(Scene comparison data)
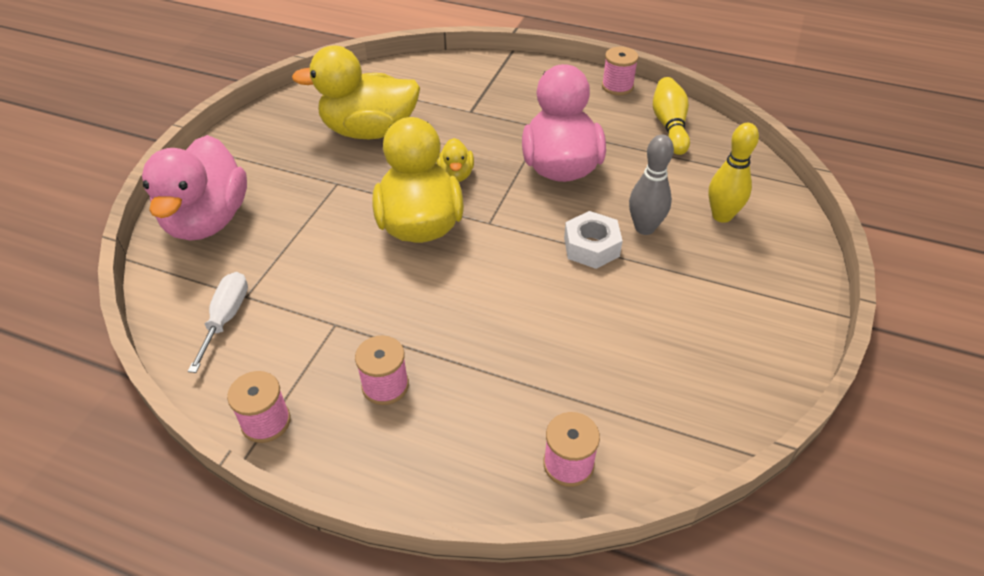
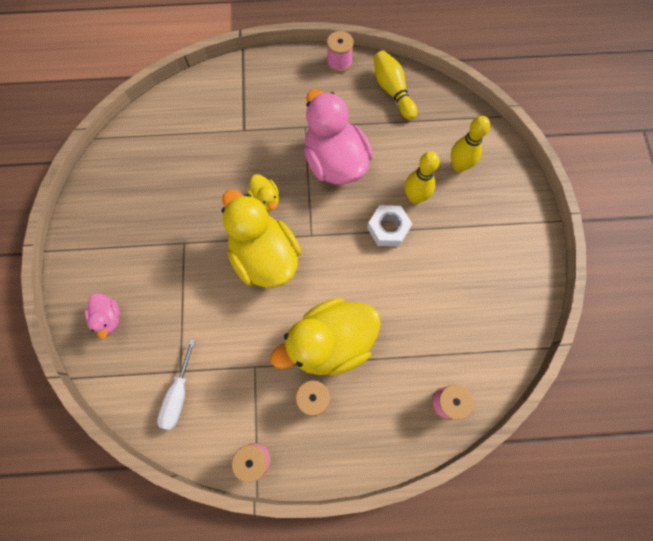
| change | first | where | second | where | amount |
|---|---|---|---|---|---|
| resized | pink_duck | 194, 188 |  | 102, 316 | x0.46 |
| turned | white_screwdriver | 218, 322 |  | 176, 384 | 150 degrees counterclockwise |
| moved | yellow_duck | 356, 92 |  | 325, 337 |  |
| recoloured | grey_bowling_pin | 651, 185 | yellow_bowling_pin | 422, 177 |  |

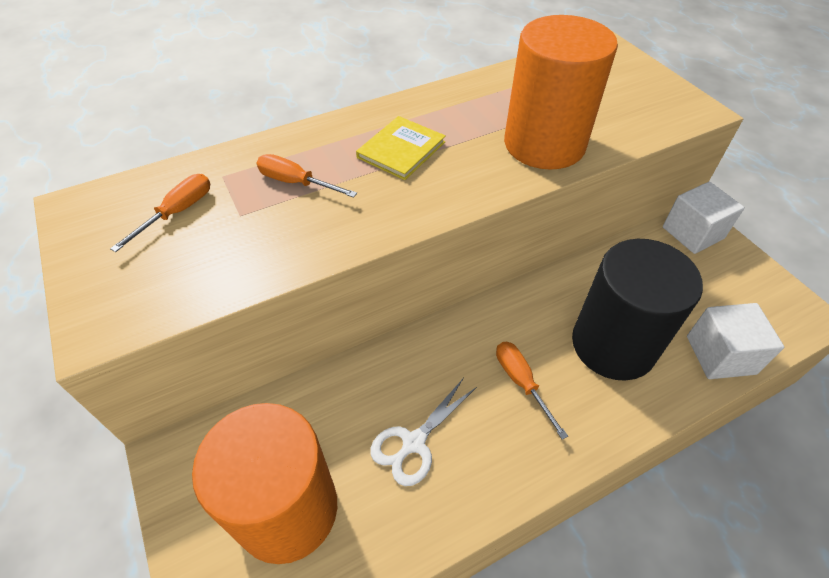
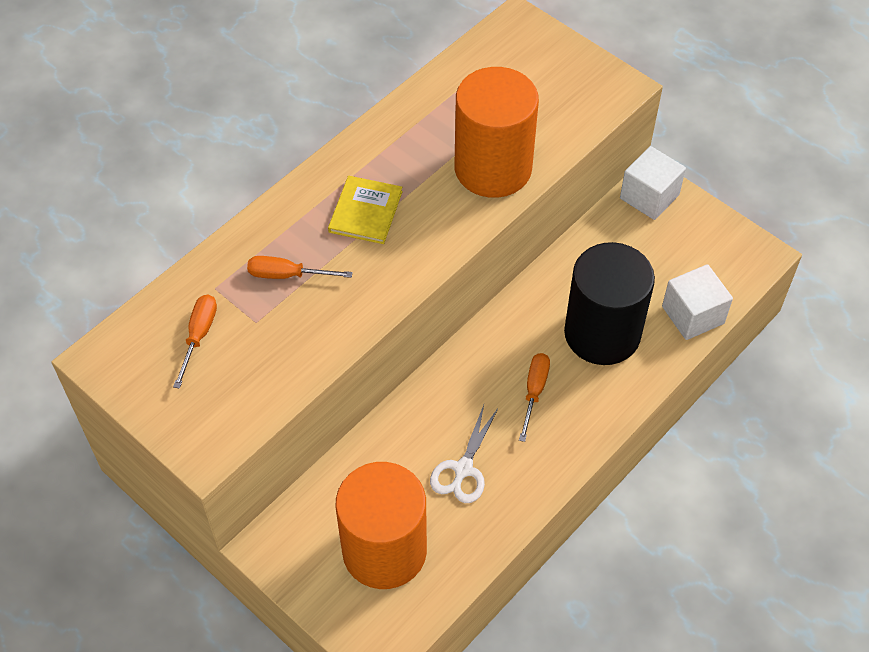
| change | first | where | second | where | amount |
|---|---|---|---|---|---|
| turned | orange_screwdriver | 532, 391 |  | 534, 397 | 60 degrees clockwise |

- _EXERCISE DIRECTIONS_
The records above should be copied word for word, with the pictures left out.

- _RESULT FOR THIS EXERCISE_
| change | first | where | second | where | amount |
|---|---|---|---|---|---|
| resized | pink_duck | 194, 188 |  | 102, 316 | x0.46 |
| turned | white_screwdriver | 218, 322 |  | 176, 384 | 150 degrees counterclockwise |
| moved | yellow_duck | 356, 92 |  | 325, 337 |  |
| recoloured | grey_bowling_pin | 651, 185 | yellow_bowling_pin | 422, 177 |  |

| change | first | where | second | where | amount |
|---|---|---|---|---|---|
| turned | orange_screwdriver | 532, 391 |  | 534, 397 | 60 degrees clockwise |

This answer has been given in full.